• Prompt
Leaving the pictures aside, repeat each line below exactly.
>>
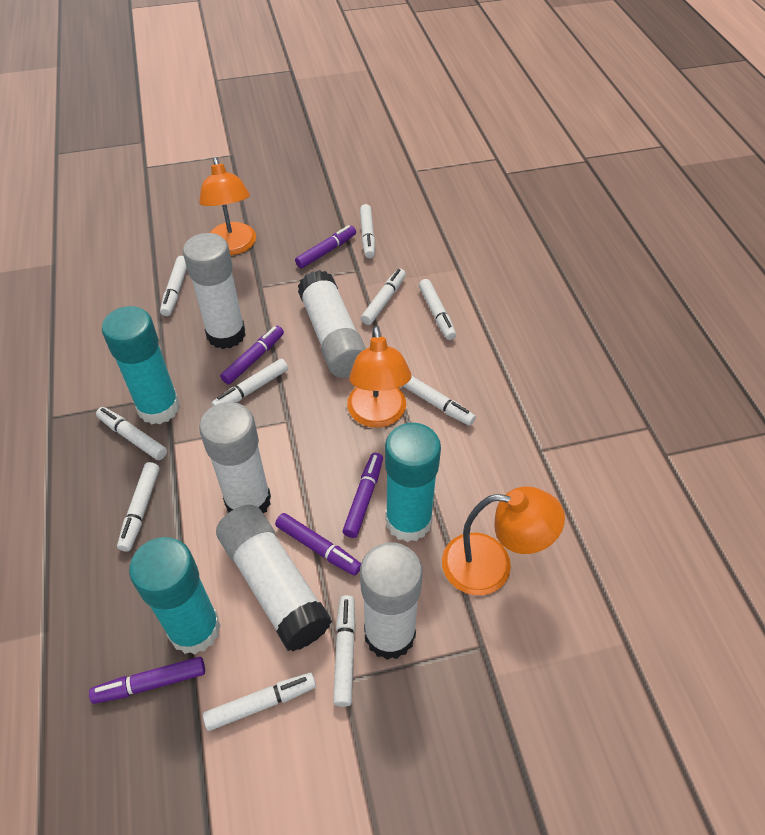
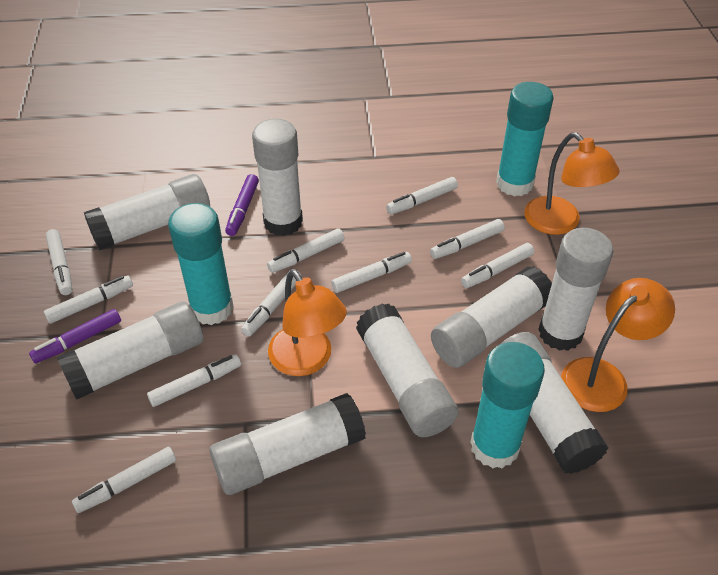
purple marker: 5 -> 2
white glue stick: 5 -> 8

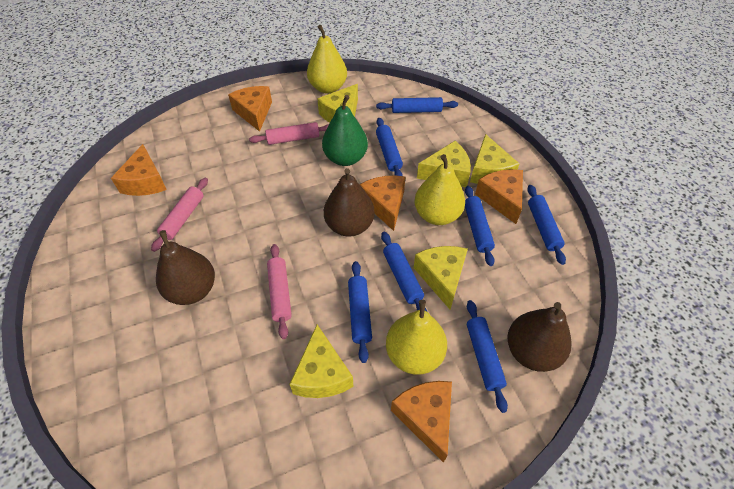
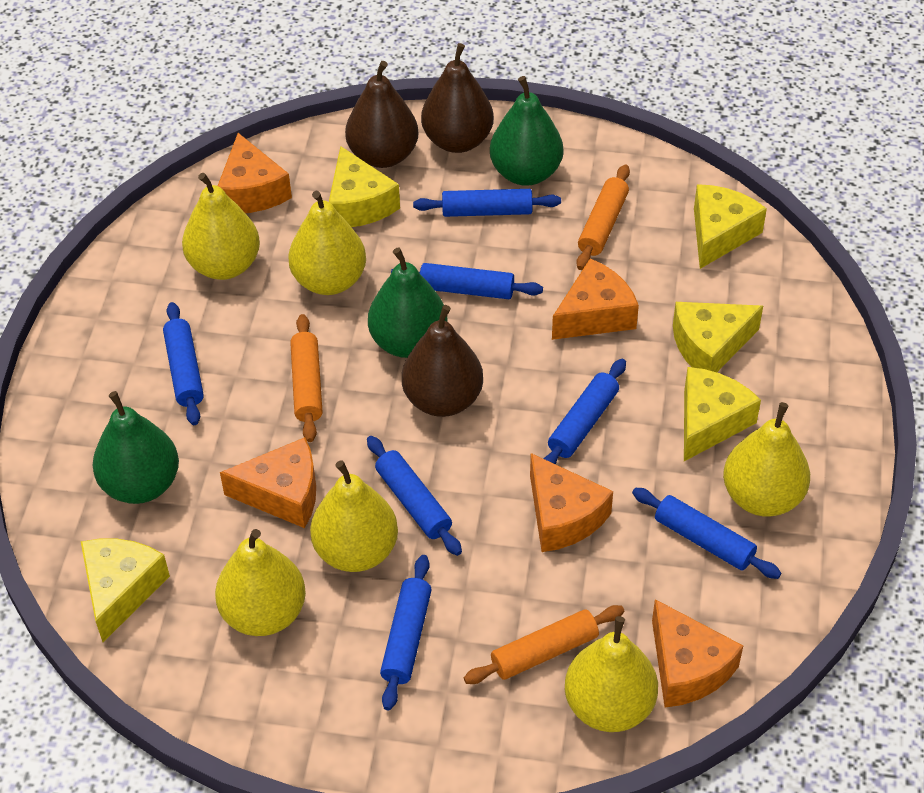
green pear: 1 -> 3
orange rolling pin: 0 -> 3
pink rolling pin: 3 -> 0
yellow pear: 3 -> 6

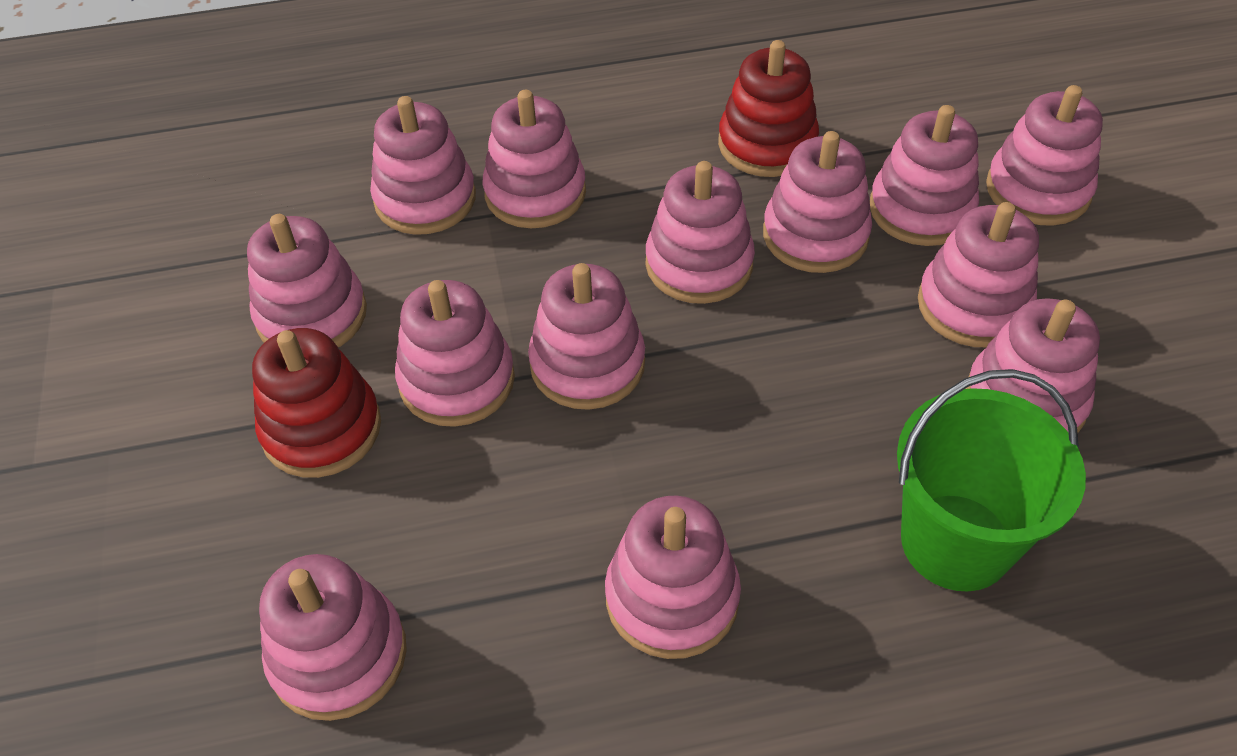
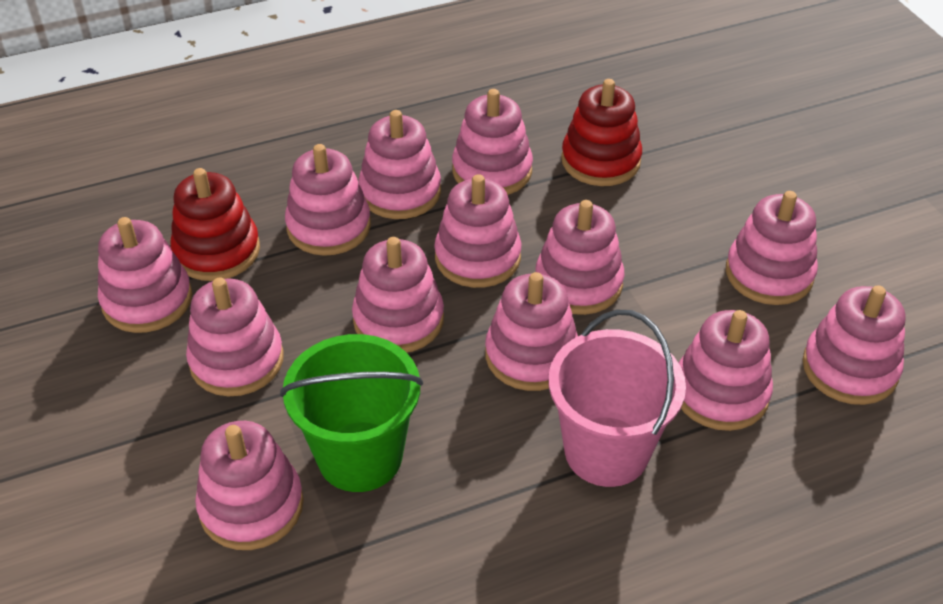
pink bucket: 0 -> 1

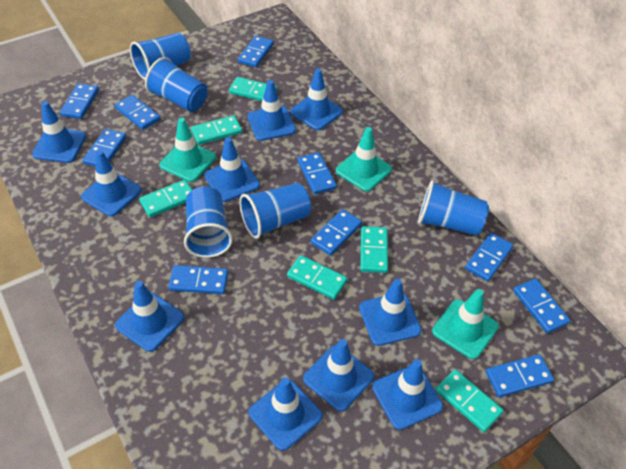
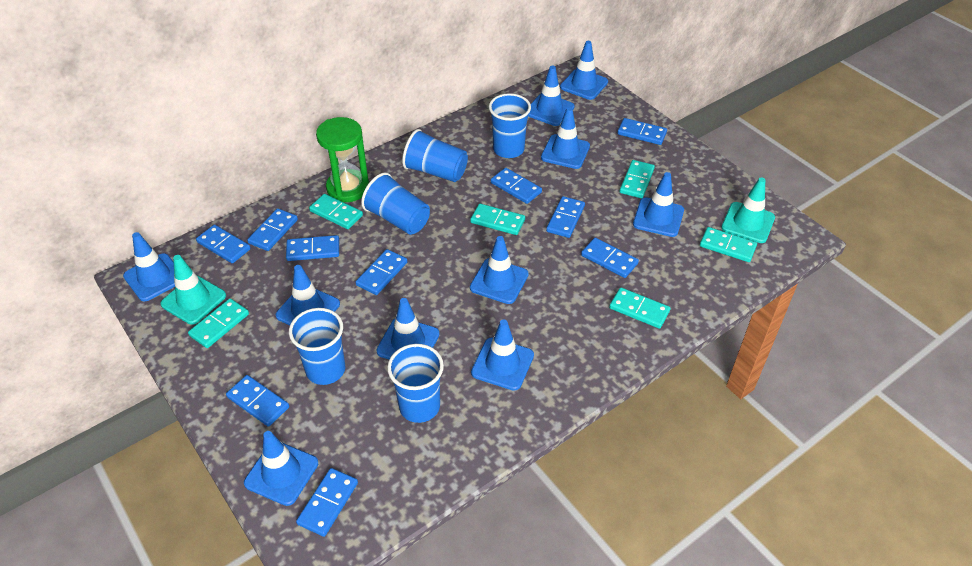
green hourglass: 0 -> 1
turquoise traffic cone: 3 -> 2

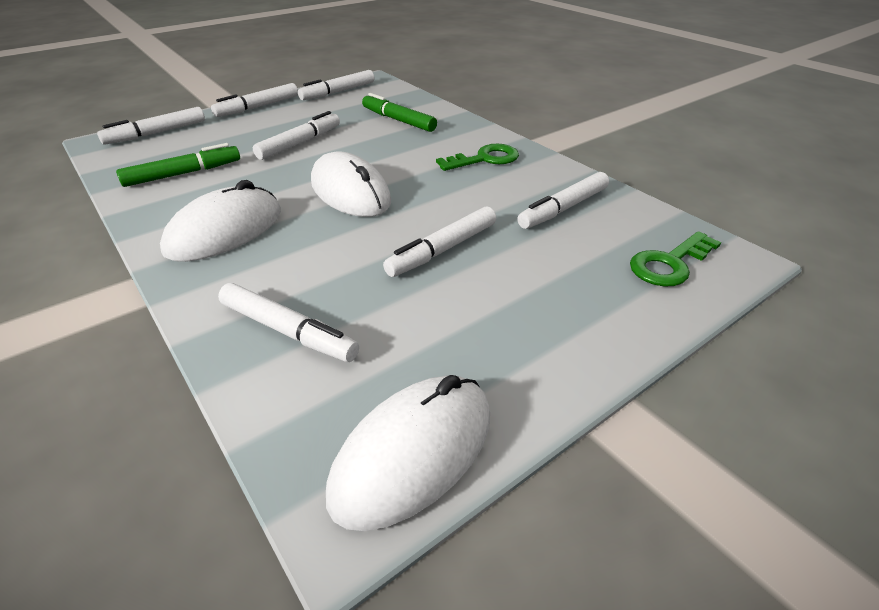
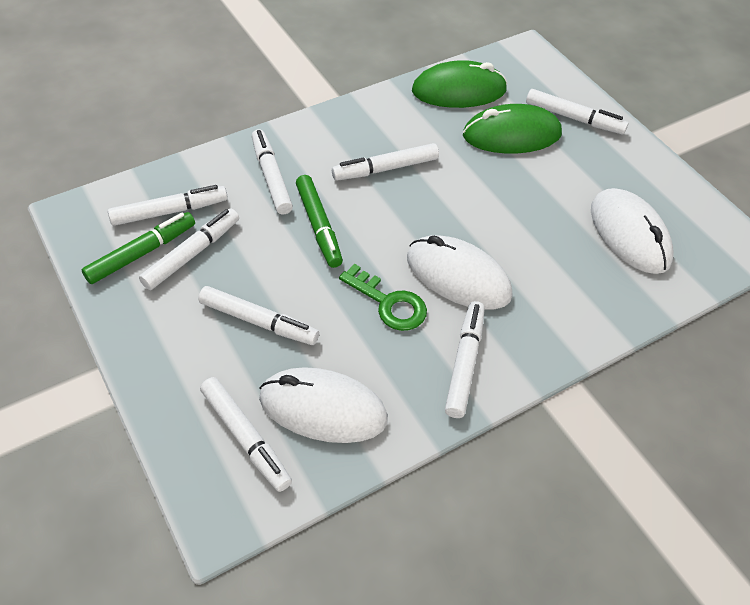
green key: 2 -> 1
green mouse: 0 -> 2
white marker: 7 -> 8

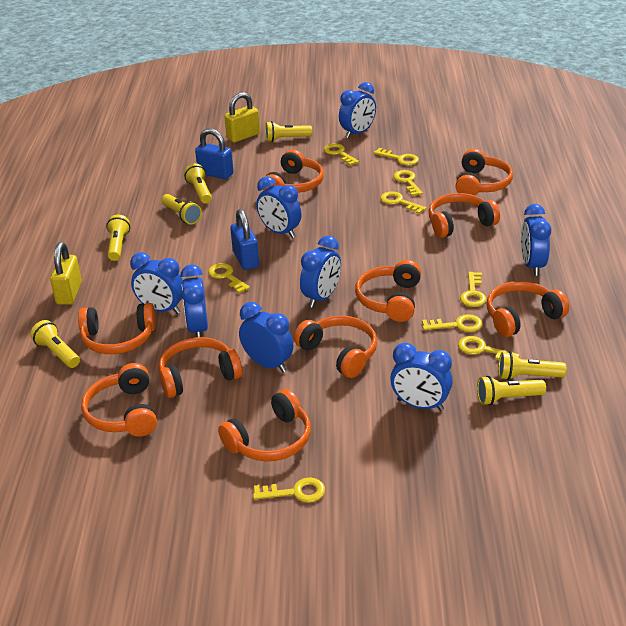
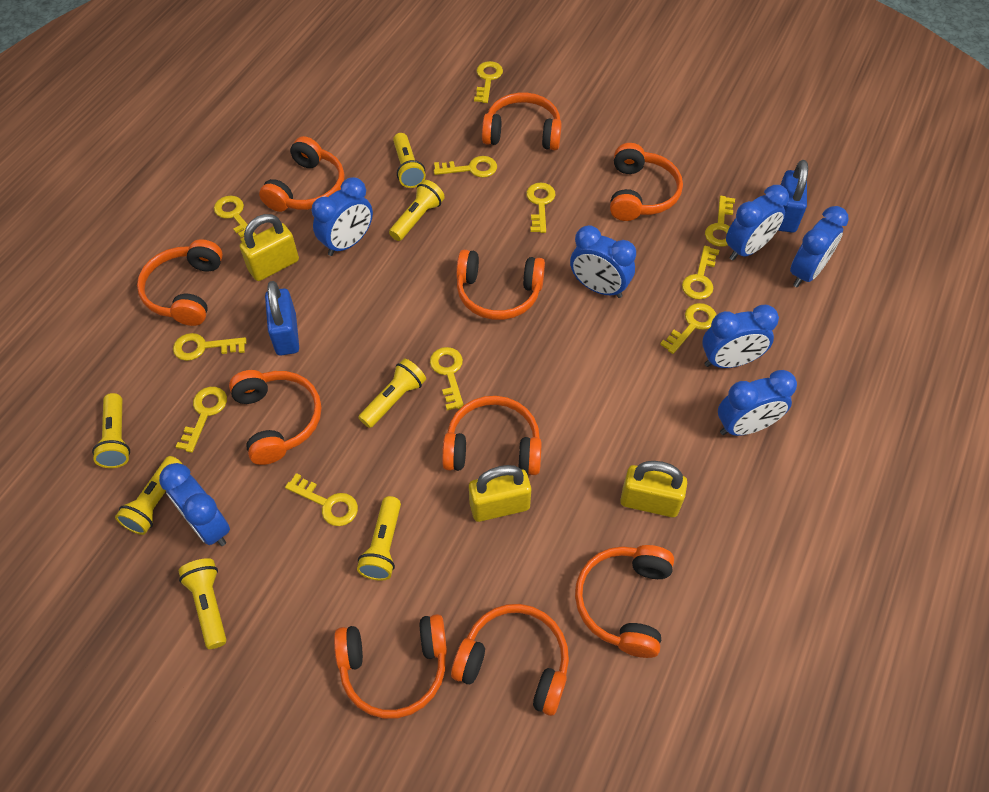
blue clock: 8 -> 7
yellow key: 9 -> 11
yellow padlock: 2 -> 3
<<
• Answer for this exercise
purple marker: 5 -> 2
white glue stick: 5 -> 8

green pear: 1 -> 3
orange rolling pin: 0 -> 3
pink rolling pin: 3 -> 0
yellow pear: 3 -> 6

pink bucket: 0 -> 1

green hourglass: 0 -> 1
turquoise traffic cone: 3 -> 2

green key: 2 -> 1
green mouse: 0 -> 2
white marker: 7 -> 8

blue clock: 8 -> 7
yellow key: 9 -> 11
yellow padlock: 2 -> 3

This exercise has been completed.